● **Aim of the task**:
Copy out exactly the lines beginning with the one that contains "RGB2 pin R: D6 -> D2" and ending at the last line of the listing, skipping any pictures.

● **Entries supplied**:

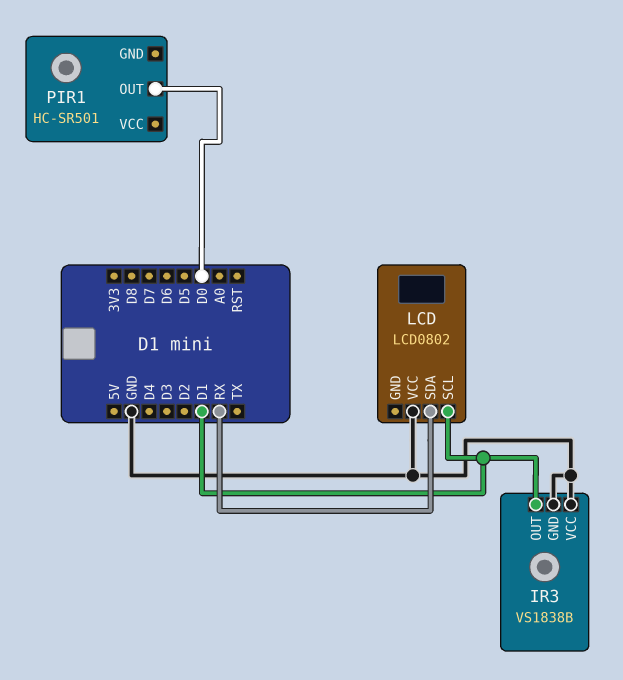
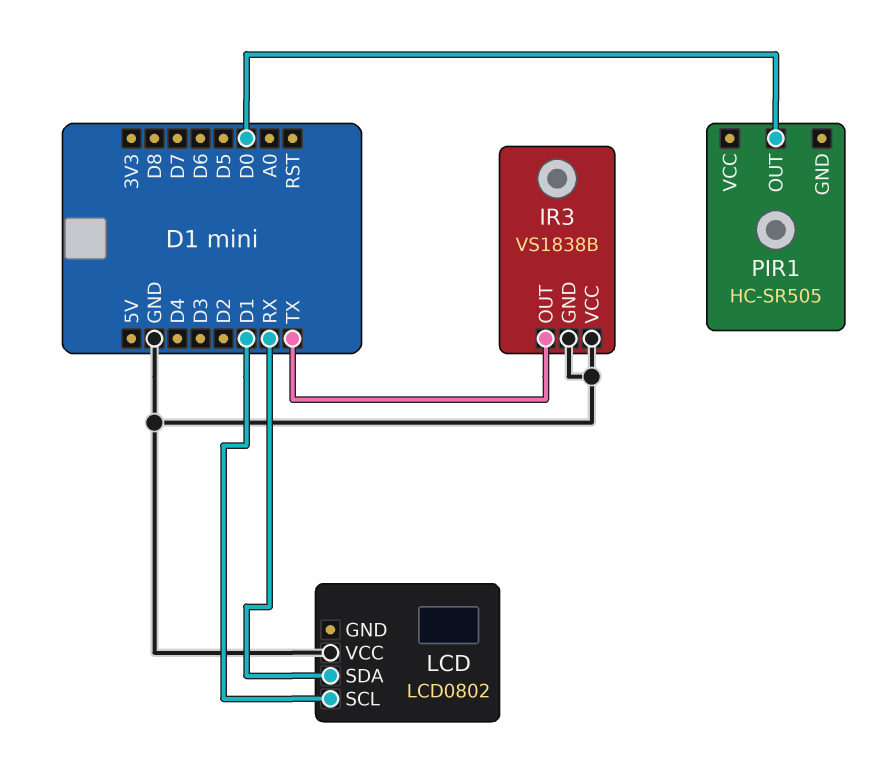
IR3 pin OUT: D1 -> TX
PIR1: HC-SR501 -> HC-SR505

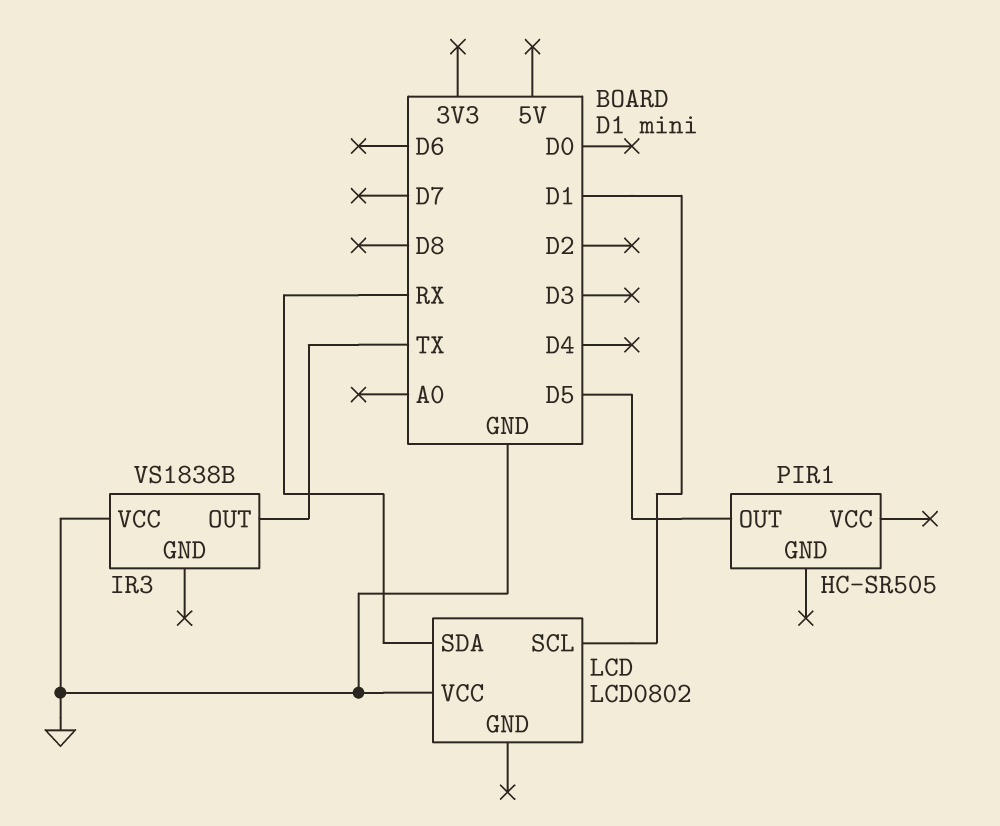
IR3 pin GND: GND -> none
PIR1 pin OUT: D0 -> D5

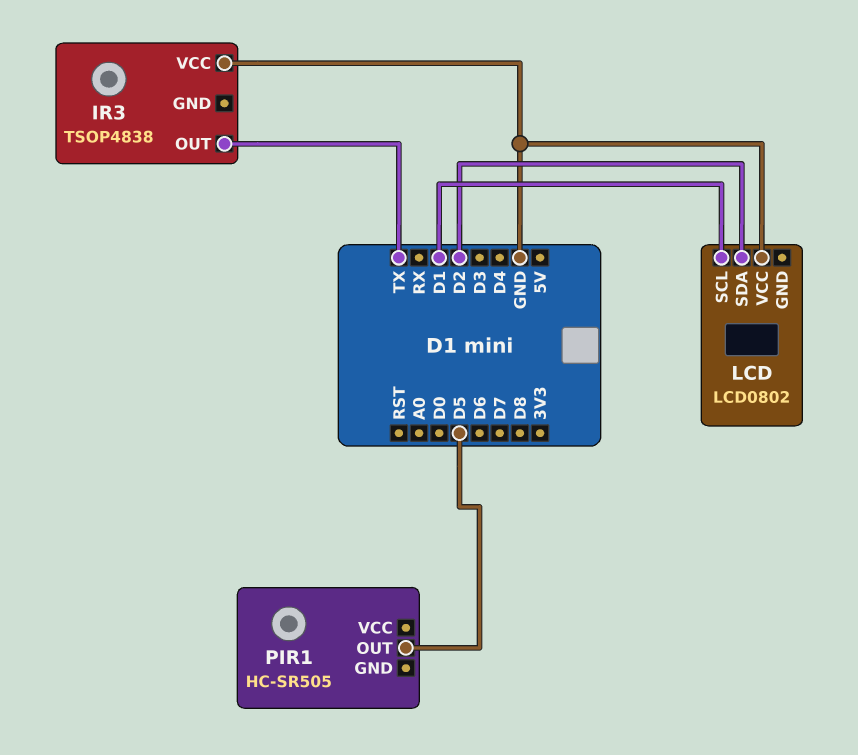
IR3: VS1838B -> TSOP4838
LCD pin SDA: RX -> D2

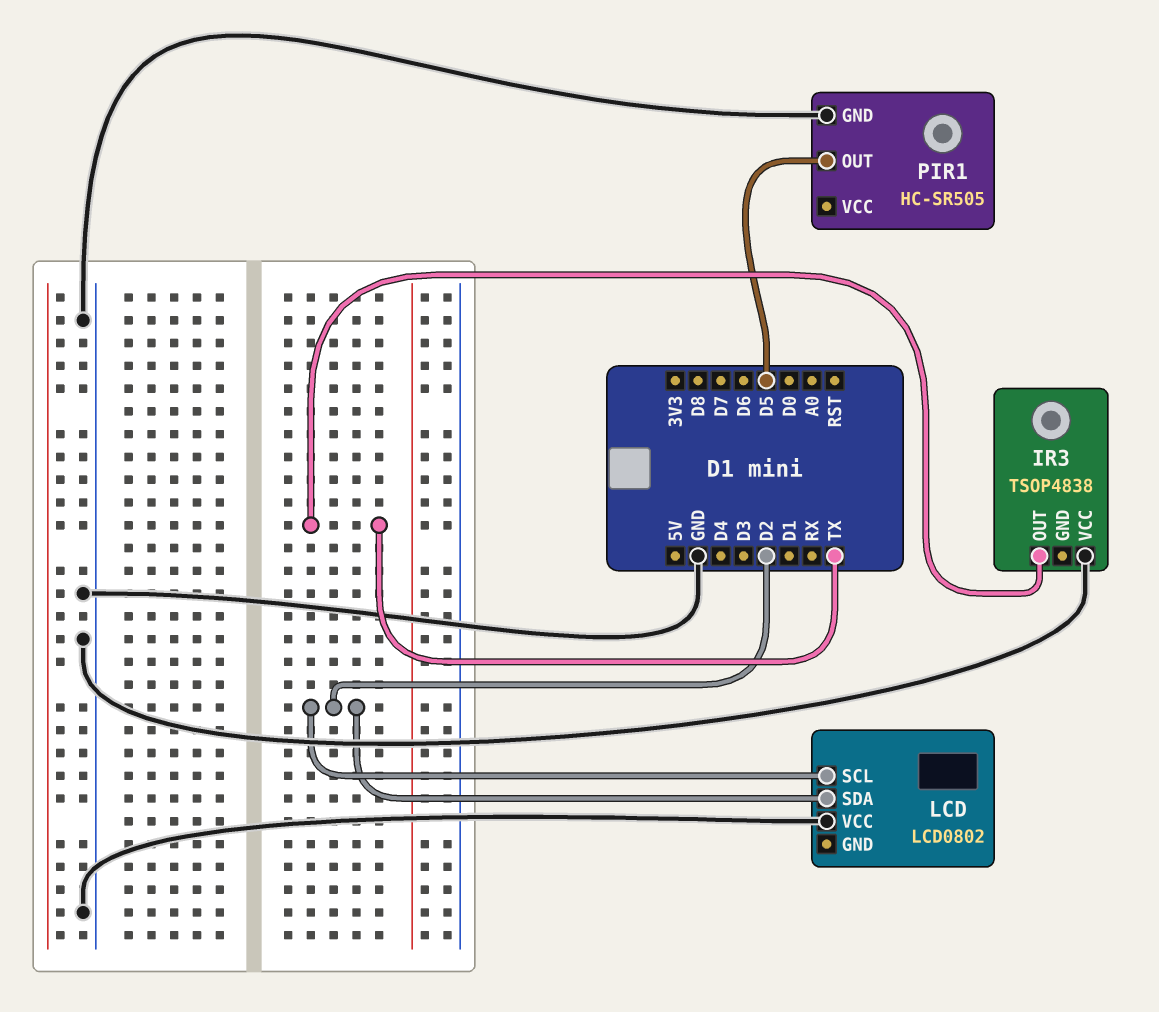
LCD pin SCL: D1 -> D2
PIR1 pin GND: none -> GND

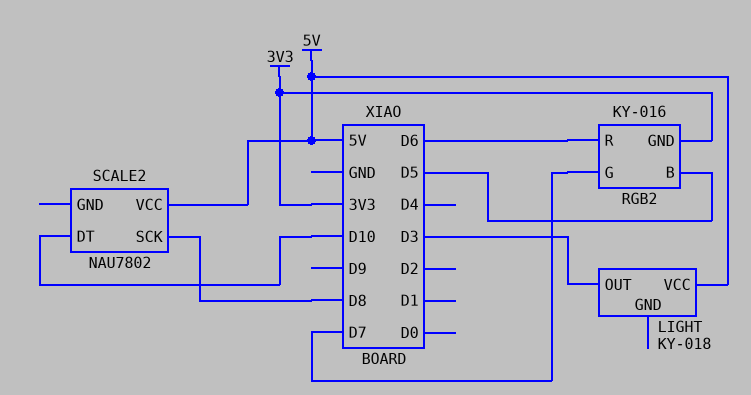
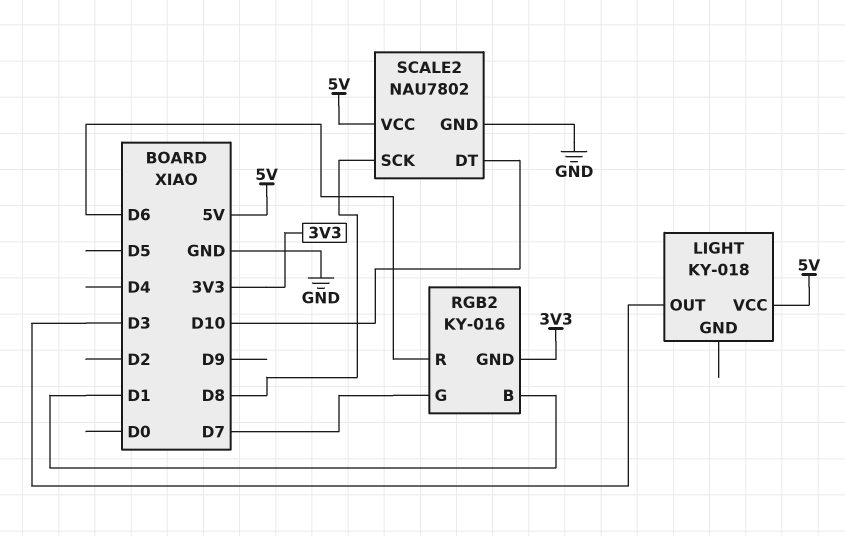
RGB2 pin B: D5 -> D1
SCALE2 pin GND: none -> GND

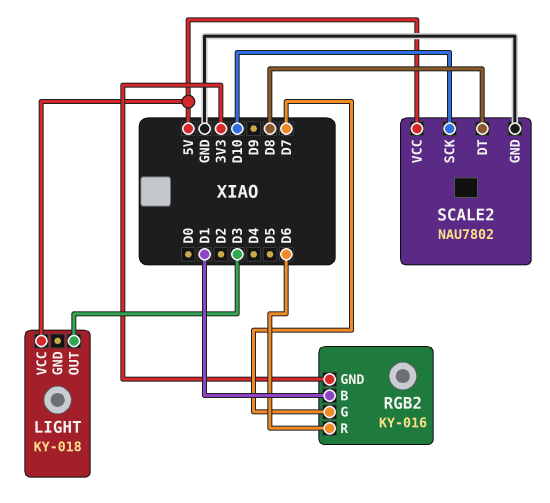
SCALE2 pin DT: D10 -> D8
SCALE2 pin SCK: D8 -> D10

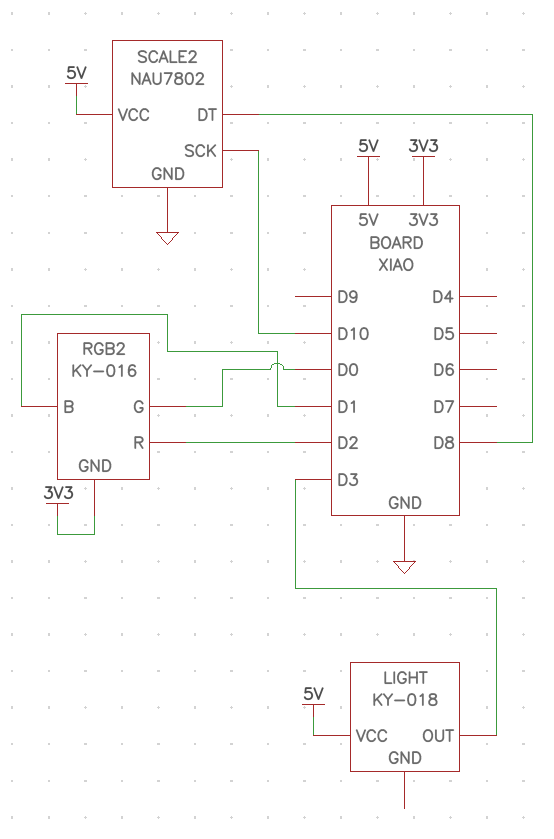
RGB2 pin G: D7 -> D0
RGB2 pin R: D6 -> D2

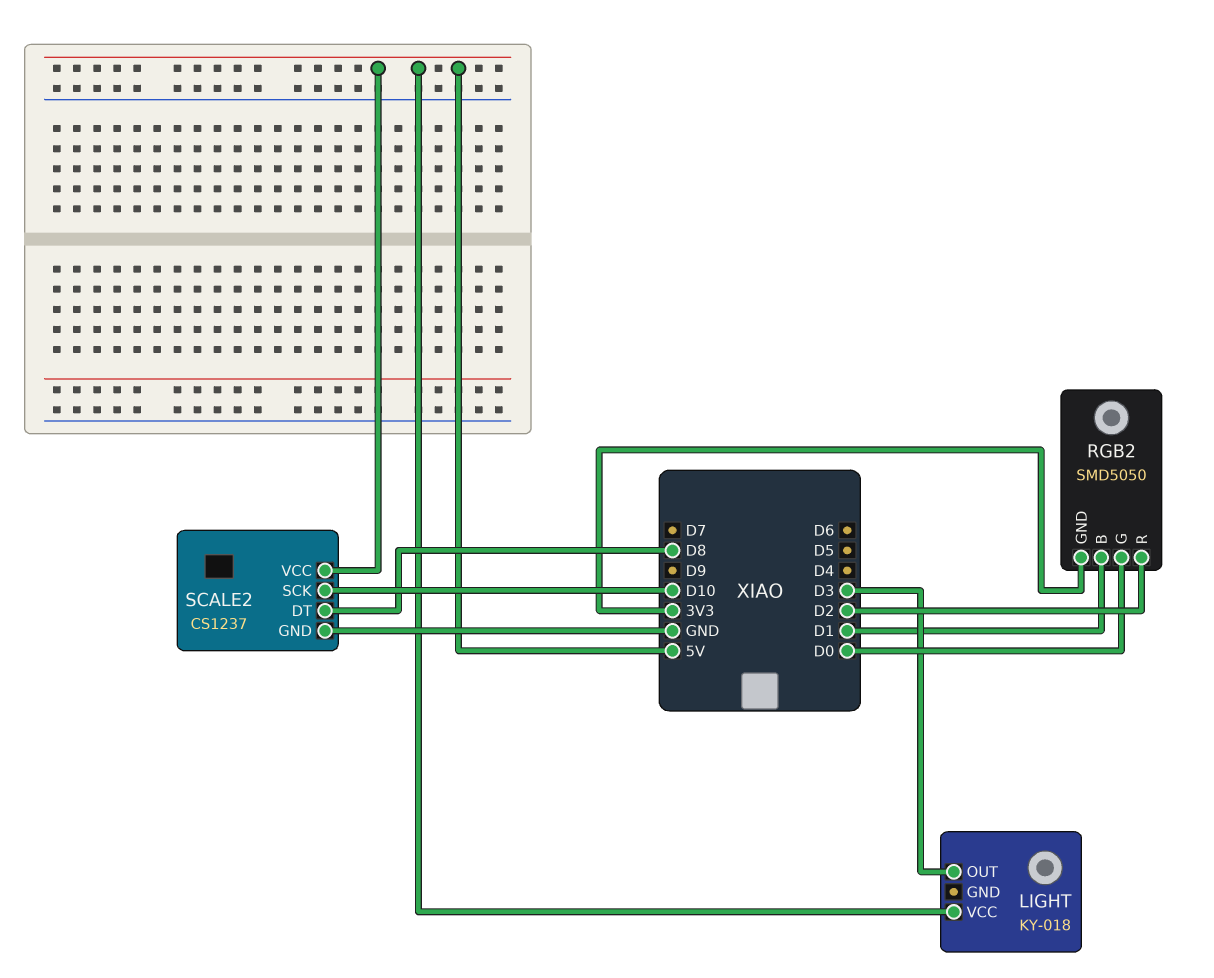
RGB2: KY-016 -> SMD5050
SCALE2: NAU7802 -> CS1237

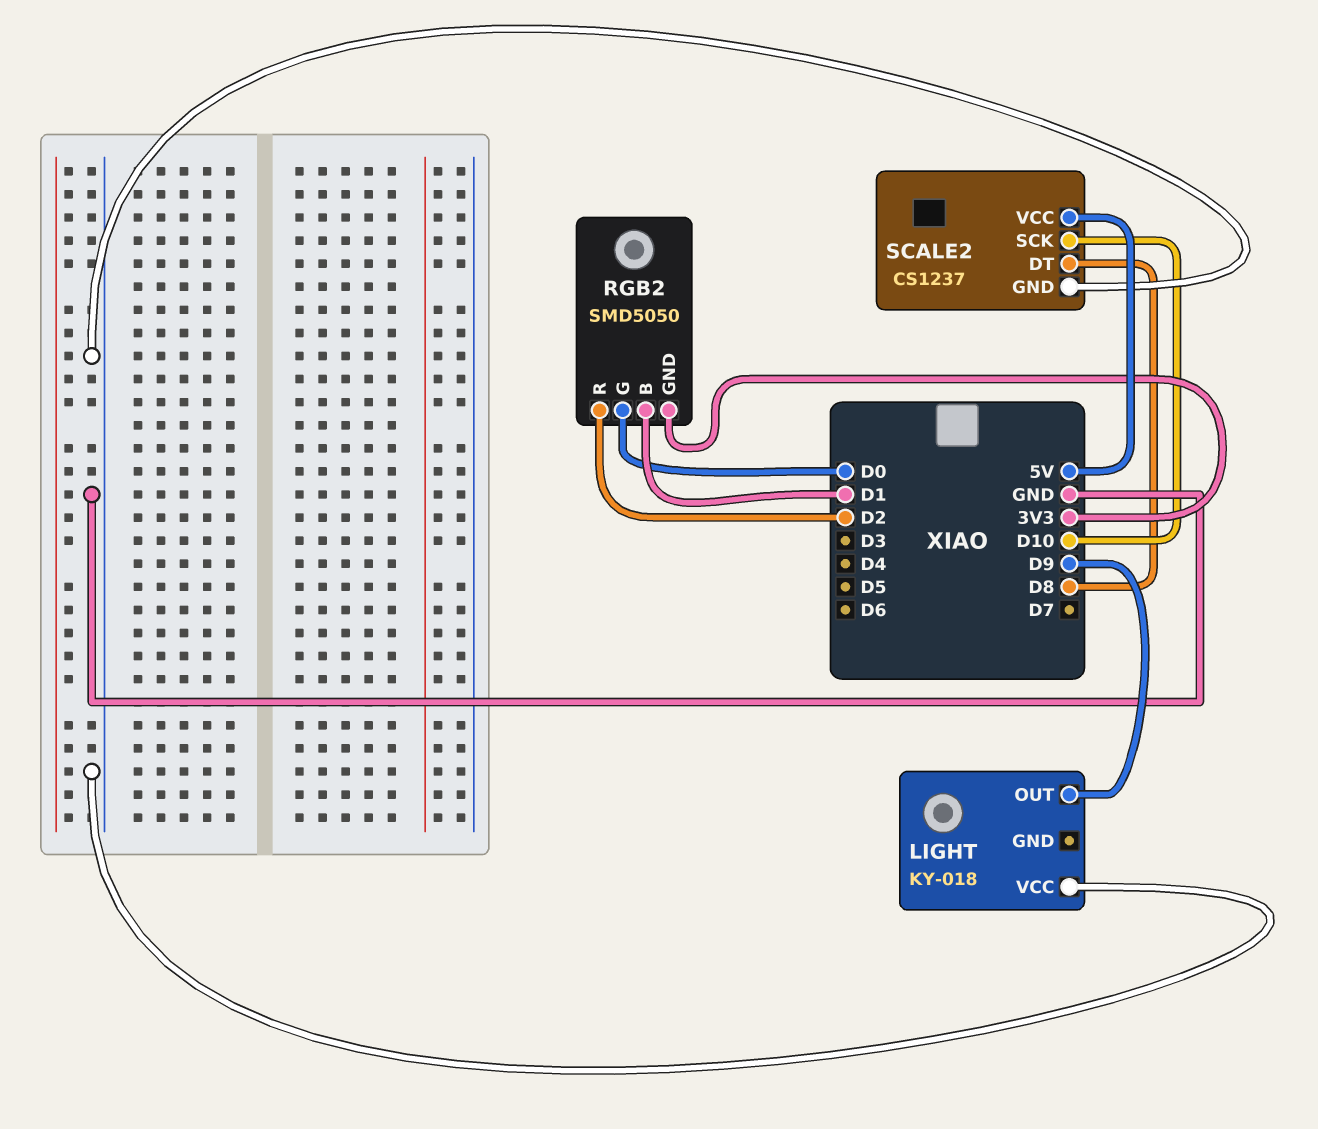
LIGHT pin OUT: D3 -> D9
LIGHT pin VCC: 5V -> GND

● **Answer space**:
RGB2 pin R: D6 -> D2

RGB2: KY-016 -> SMD5050
SCALE2: NAU7802 -> CS1237

LIGHT pin OUT: D3 -> D9
LIGHT pin VCC: 5V -> GND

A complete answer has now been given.